··· AVAILABLE DATA

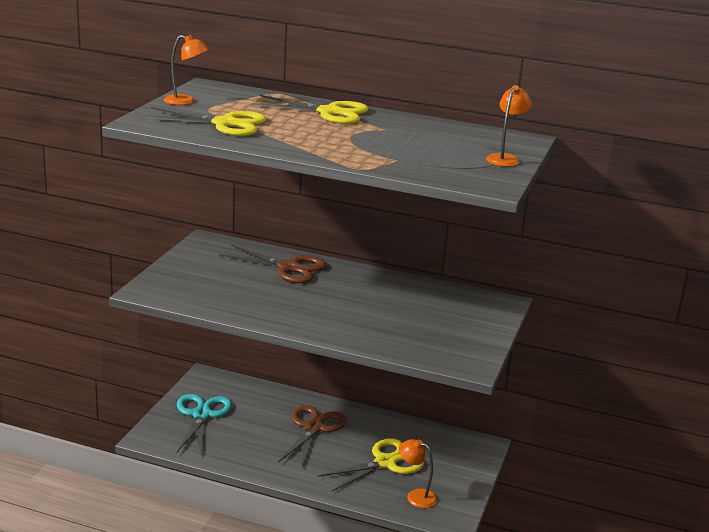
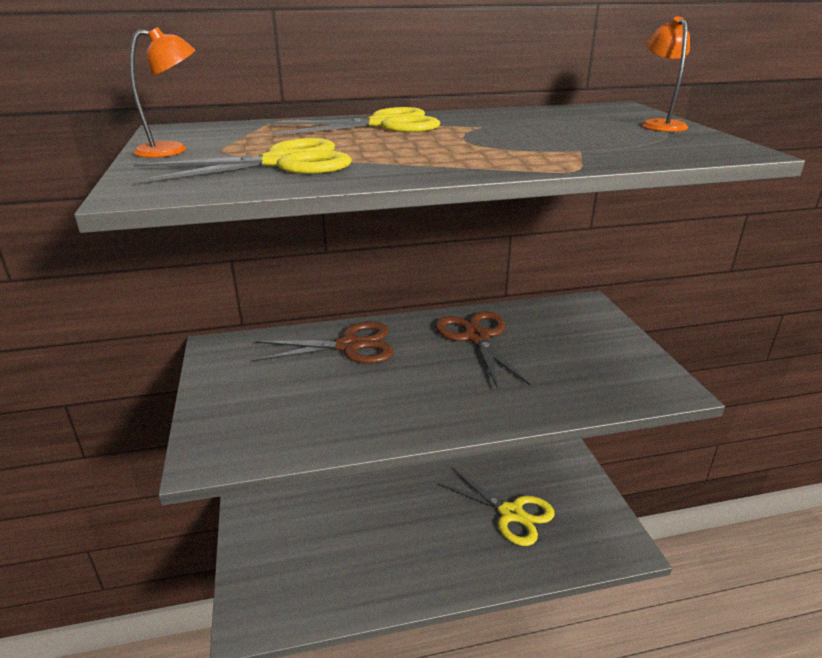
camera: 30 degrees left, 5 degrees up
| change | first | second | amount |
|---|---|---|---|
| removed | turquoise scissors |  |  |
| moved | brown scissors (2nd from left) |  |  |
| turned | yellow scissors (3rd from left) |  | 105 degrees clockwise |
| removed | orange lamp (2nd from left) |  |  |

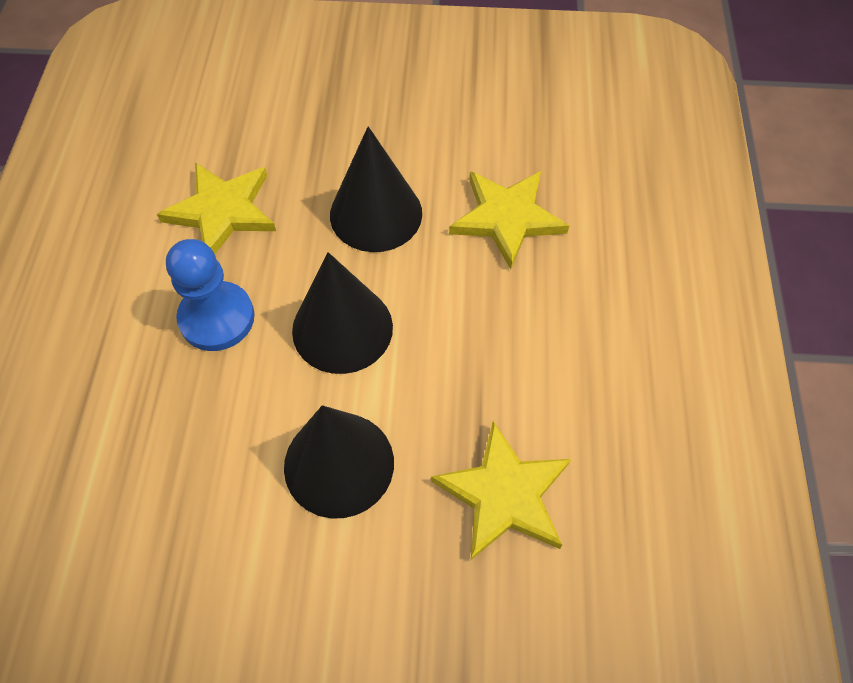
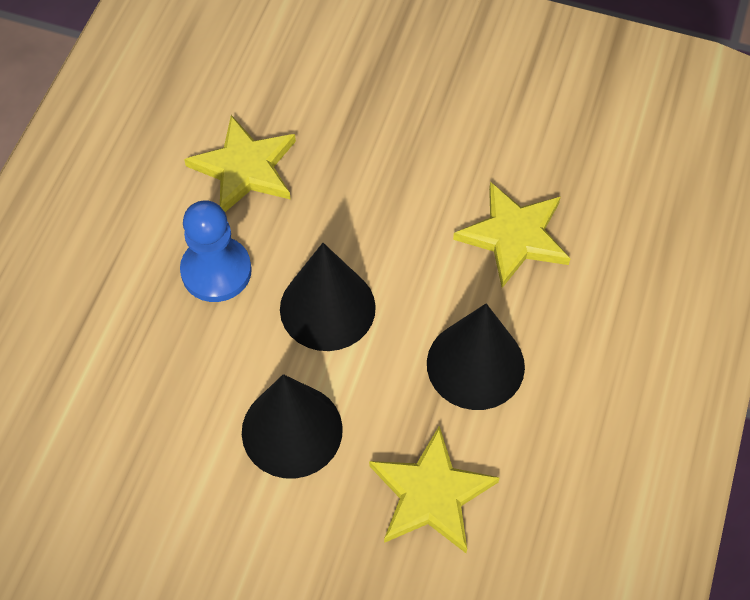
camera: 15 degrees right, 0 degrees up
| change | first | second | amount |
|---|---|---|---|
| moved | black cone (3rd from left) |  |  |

······
··· AVAILABLE DATA

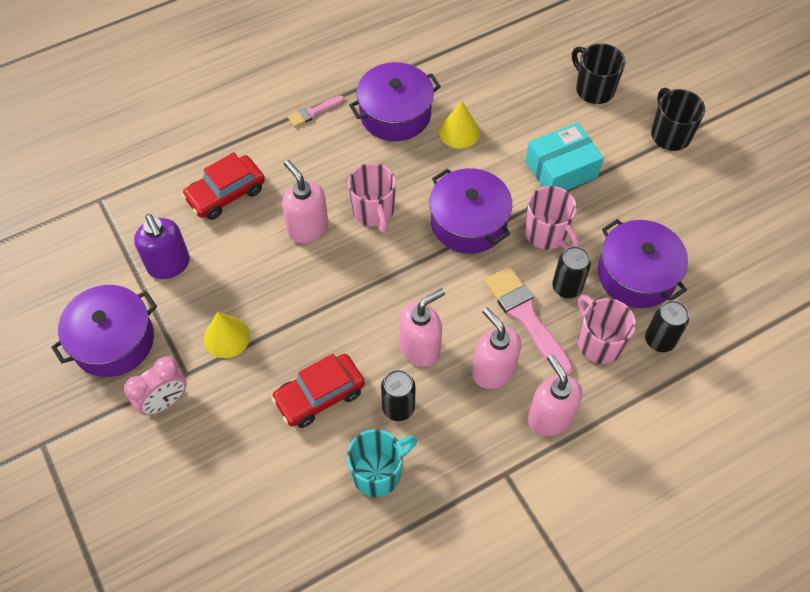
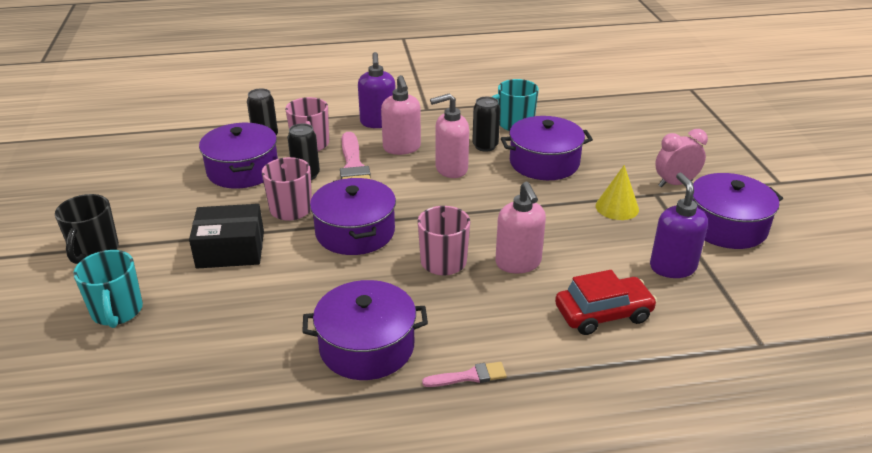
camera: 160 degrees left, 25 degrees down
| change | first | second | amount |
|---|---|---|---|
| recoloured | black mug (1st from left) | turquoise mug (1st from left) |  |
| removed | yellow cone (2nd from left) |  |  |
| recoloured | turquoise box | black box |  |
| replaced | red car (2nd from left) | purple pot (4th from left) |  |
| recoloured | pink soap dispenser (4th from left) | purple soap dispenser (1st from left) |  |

······
··· AVAILABLE DATA

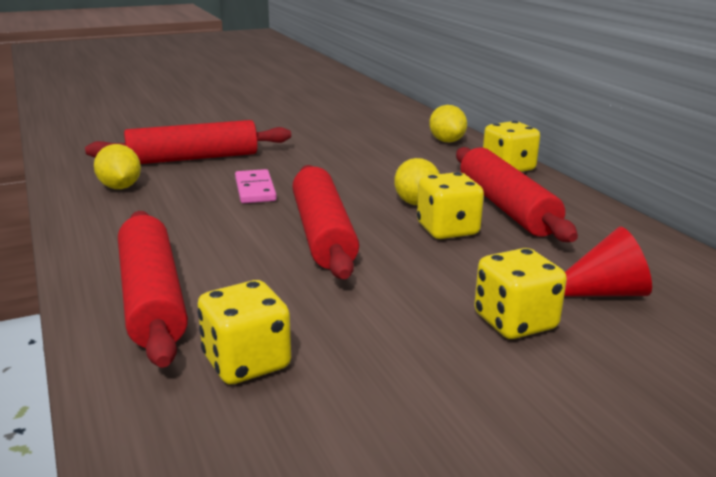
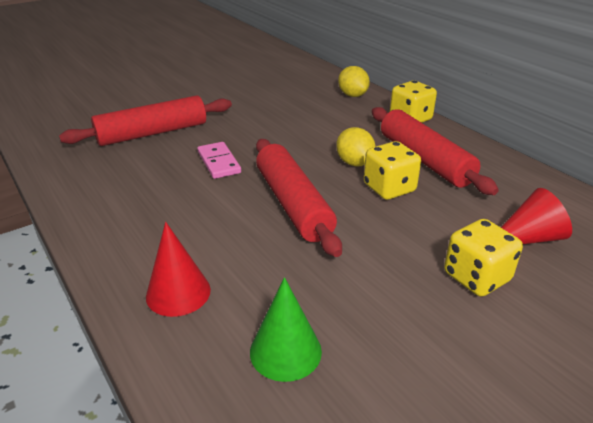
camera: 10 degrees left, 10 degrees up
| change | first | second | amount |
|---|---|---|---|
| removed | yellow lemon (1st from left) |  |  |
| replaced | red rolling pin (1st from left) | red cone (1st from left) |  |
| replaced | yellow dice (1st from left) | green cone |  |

······

TASK DESCRIPTION:
Only one stretch of the entries above is wanted: the lines from the one containing "recoloured | black" through the one containing "recoloured | pink". Please reproduce it exactly.

ANSWER FOR THIS EXERCISE:
| recoloured | black mug (1st from left) | turquoise mug (1st from left) |  |
| removed | yellow cone (2nd from left) |  |  |
| recoloured | turquoise box | black box |  |
| replaced | red car (2nd from left) | purple pot (4th from left) |  |
| recoloured | pink soap dispenser (4th from left) | purple soap dispenser (1st from left) |  |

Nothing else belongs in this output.